== TASK ITEM ==
When you reach the line containing "[240 214 286 245]" in the entries below, start writing out each line exactly, and stop after the line containing "[589 399 665 445]".

== DATA TO EXAMINE ==

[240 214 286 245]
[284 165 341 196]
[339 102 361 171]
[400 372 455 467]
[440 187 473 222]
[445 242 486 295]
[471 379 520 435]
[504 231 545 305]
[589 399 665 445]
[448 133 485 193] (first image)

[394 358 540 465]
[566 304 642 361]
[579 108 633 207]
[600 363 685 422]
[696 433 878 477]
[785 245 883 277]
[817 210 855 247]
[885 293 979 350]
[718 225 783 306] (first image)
---
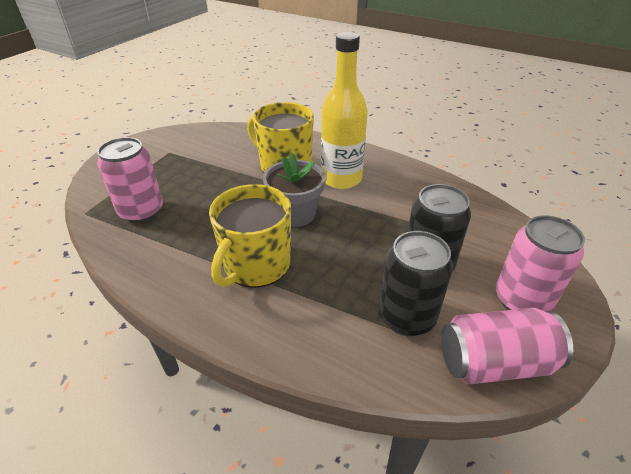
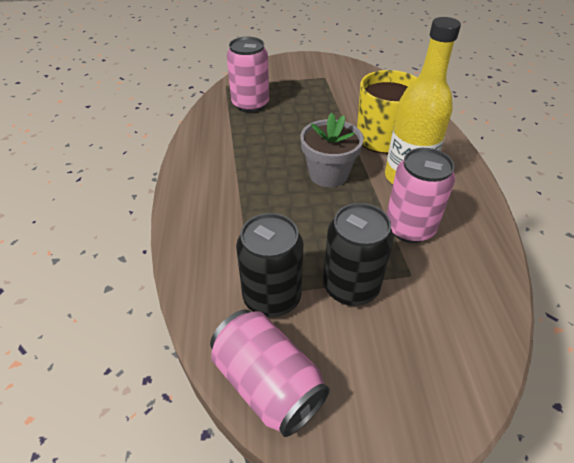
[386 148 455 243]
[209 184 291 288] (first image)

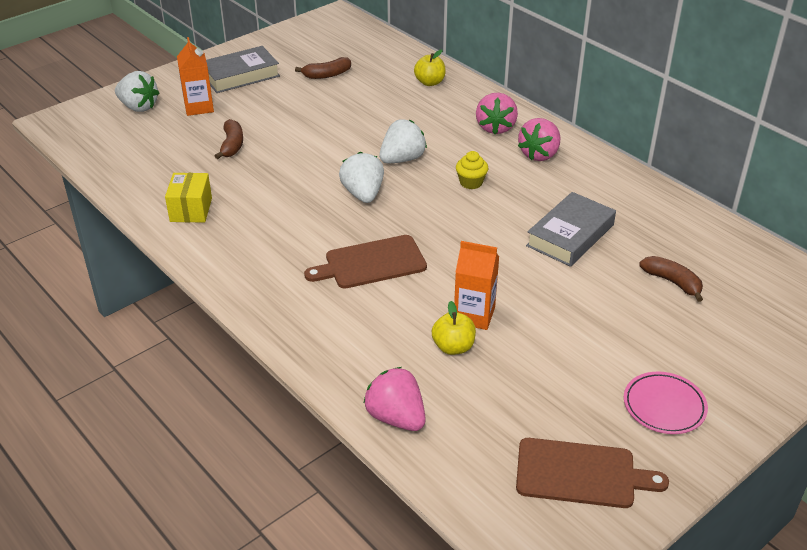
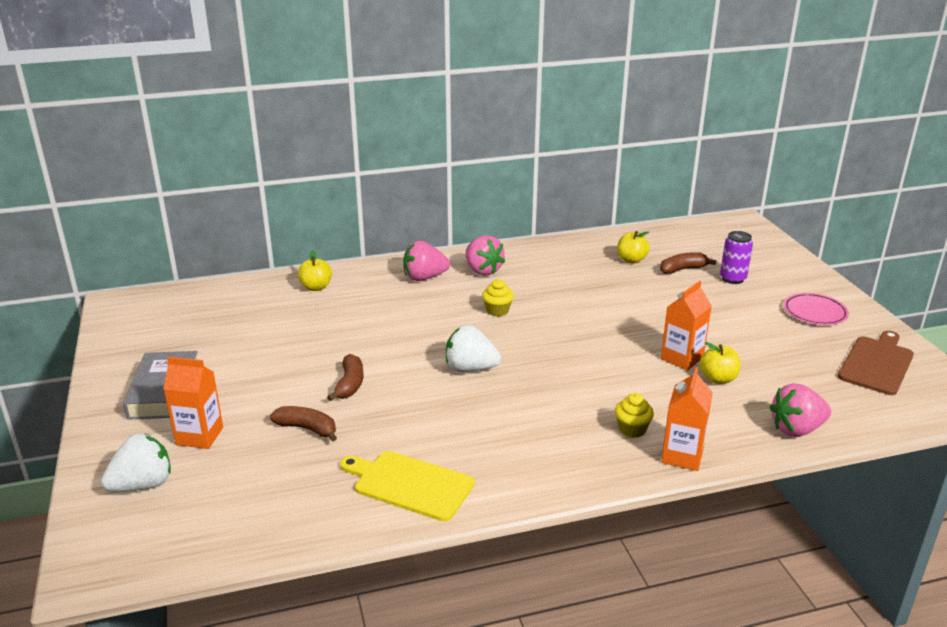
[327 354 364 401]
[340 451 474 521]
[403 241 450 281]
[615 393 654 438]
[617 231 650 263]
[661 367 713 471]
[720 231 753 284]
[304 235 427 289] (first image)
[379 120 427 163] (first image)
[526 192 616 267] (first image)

== EXPECTED OUTPUT ==
[240 214 286 245]
[284 165 341 196]
[339 102 361 171]
[400 372 455 467]
[440 187 473 222]
[445 242 486 295]
[471 379 520 435]
[504 231 545 305]
[589 399 665 445]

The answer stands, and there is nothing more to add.